[DATA SECTION]
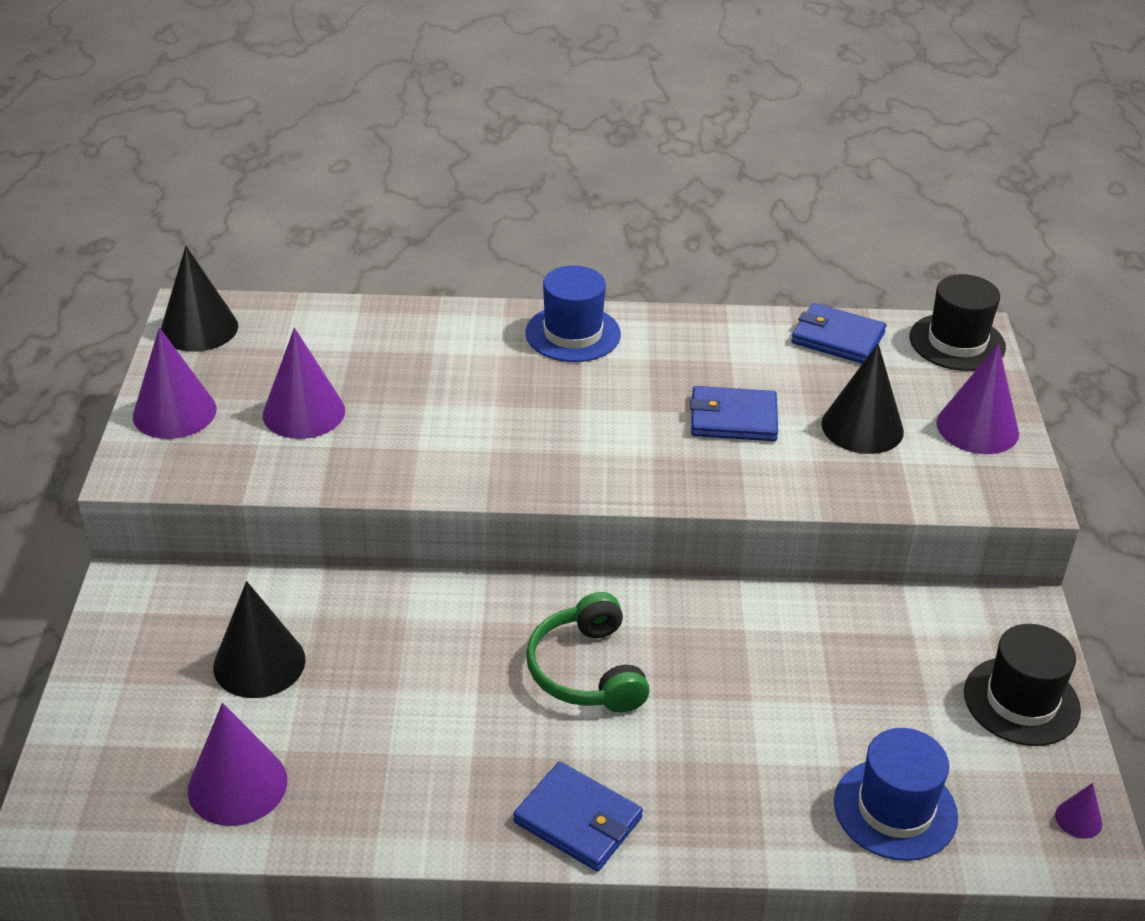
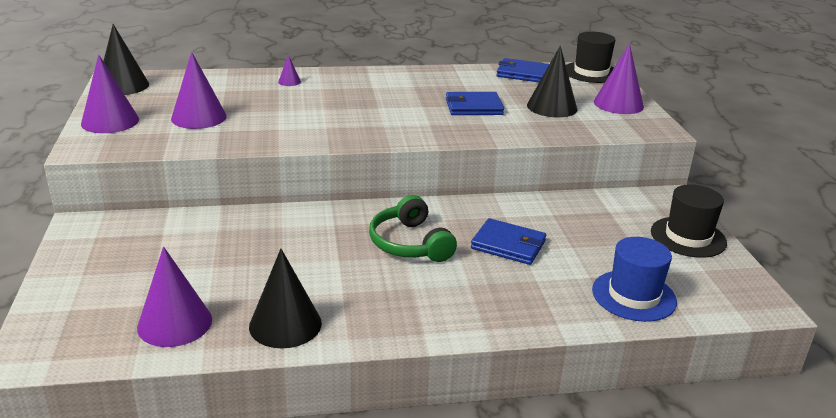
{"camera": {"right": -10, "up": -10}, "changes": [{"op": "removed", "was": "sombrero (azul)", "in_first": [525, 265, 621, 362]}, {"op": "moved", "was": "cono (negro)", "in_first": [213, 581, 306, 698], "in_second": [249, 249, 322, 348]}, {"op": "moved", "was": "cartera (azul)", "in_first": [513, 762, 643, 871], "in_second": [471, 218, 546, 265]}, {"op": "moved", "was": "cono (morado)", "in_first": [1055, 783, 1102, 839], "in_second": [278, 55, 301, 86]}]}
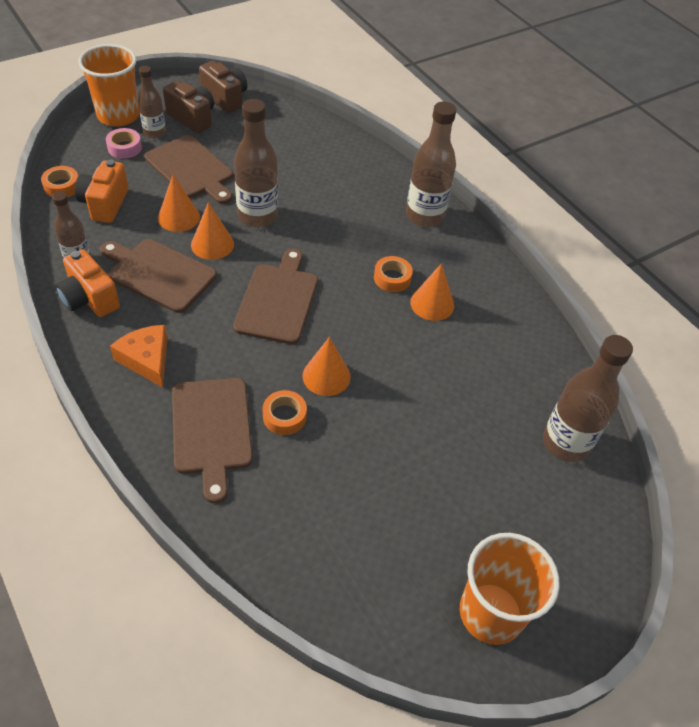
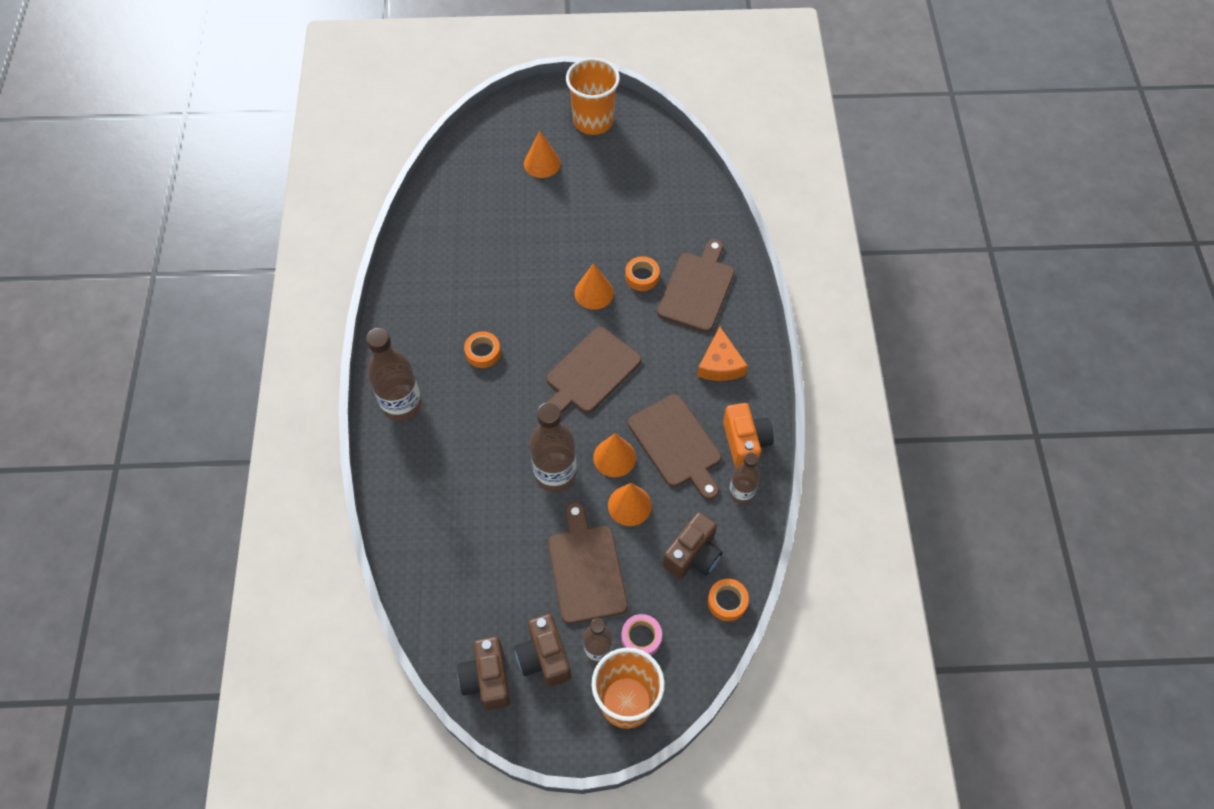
{"camera": {"right": -145, "up": 10}, "changes": [{"op": "recoloured", "was": "cámara (naranja)", "now": "cámara (marrón)", "in_first": [75, 159, 128, 223], "in_second": [663, 512, 723, 579]}, {"op": "moved", "was": "cono (naranja)", "in_first": [410, 263, 454, 321], "in_second": [524, 131, 561, 178]}, {"op": "removed", "was": "botella (marrón)", "in_first": [543, 335, 633, 462]}]}
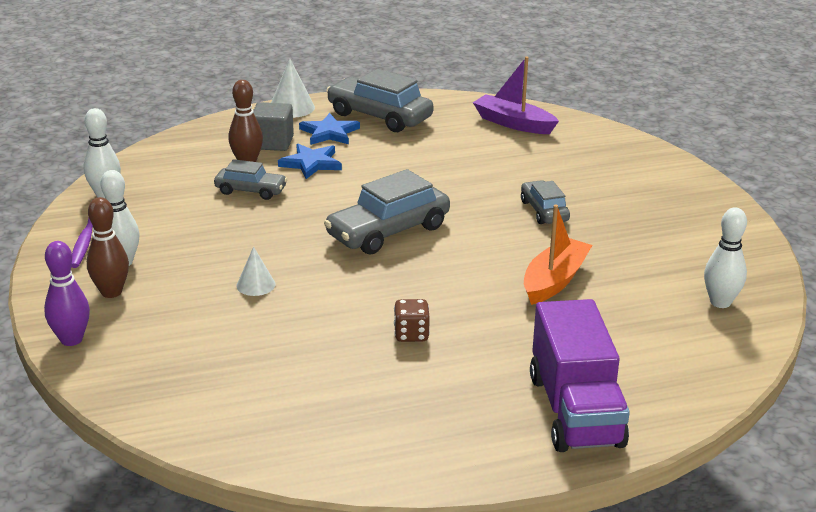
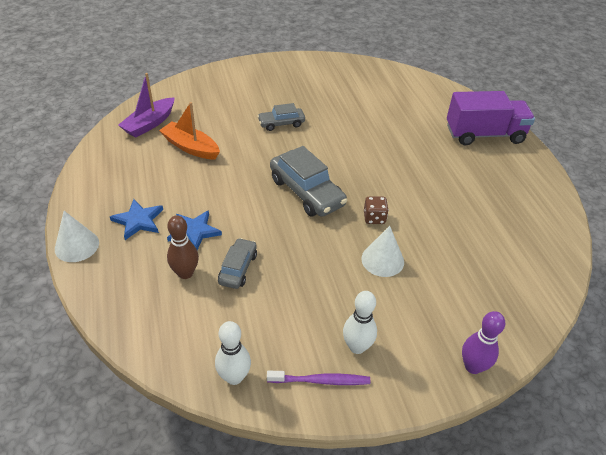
{"camera": {"right": -90, "up": 15}, "changes": [{"op": "removed", "was": "coche (gris)", "in_first": [326, 69, 433, 132]}, {"op": "removed", "was": "cubo (gris)", "in_first": [253, 102, 294, 151]}, {"op": "removed", "was": "bolo (marrón)", "in_first": [87, 197, 129, 298]}, {"op": "moved", "was": "barco (naranja)", "in_first": [524, 205, 592, 305], "in_second": [159, 102, 220, 159]}, {"op": "removed", "was": "bolo (blanco)", "in_first": [704, 207, 747, 308]}, {"op": "resized", "was": "cono (blanco)", "in_first": [236, 246, 275, 296], "in_second": [361, 226, 404, 277], "ratio": 1.52}, {"op": "moved", "was": "dado (marrón)", "in_first": [394, 299, 430, 342], "in_second": [364, 196, 389, 224]}]}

[YOUR TASK] All of the material shown above needs to be duplicated exactly. Omit every picture.

[WRITTEN SOLUTION]
{"camera": {"right": -10, "up": -10}, "changes": [{"op": "removed", "was": "sombrero (azul)", "in_first": [525, 265, 621, 362]}, {"op": "moved", "was": "cono (negro)", "in_first": [213, 581, 306, 698], "in_second": [249, 249, 322, 348]}, {"op": "moved", "was": "cartera (azul)", "in_first": [513, 762, 643, 871], "in_second": [471, 218, 546, 265]}, {"op": "moved", "was": "cono (morado)", "in_first": [1055, 783, 1102, 839], "in_second": [278, 55, 301, 86]}]}
{"camera": {"right": -145, "up": 10}, "changes": [{"op": "recoloured", "was": "cámara (naranja)", "now": "cámara (marrón)", "in_first": [75, 159, 128, 223], "in_second": [663, 512, 723, 579]}, {"op": "moved", "was": "cono (naranja)", "in_first": [410, 263, 454, 321], "in_second": [524, 131, 561, 178]}, {"op": "removed", "was": "botella (marrón)", "in_first": [543, 335, 633, 462]}]}
{"camera": {"right": -90, "up": 15}, "changes": [{"op": "removed", "was": "coche (gris)", "in_first": [326, 69, 433, 132]}, {"op": "removed", "was": "cubo (gris)", "in_first": [253, 102, 294, 151]}, {"op": "removed", "was": "bolo (marrón)", "in_first": [87, 197, 129, 298]}, {"op": "moved", "was": "barco (naranja)", "in_first": [524, 205, 592, 305], "in_second": [159, 102, 220, 159]}, {"op": "removed", "was": "bolo (blanco)", "in_first": [704, 207, 747, 308]}, {"op": "resized", "was": "cono (blanco)", "in_first": [236, 246, 275, 296], "in_second": [361, 226, 404, 277], "ratio": 1.52}, {"op": "moved", "was": "dado (marrón)", "in_first": [394, 299, 430, 342], "in_second": [364, 196, 389, 224]}]}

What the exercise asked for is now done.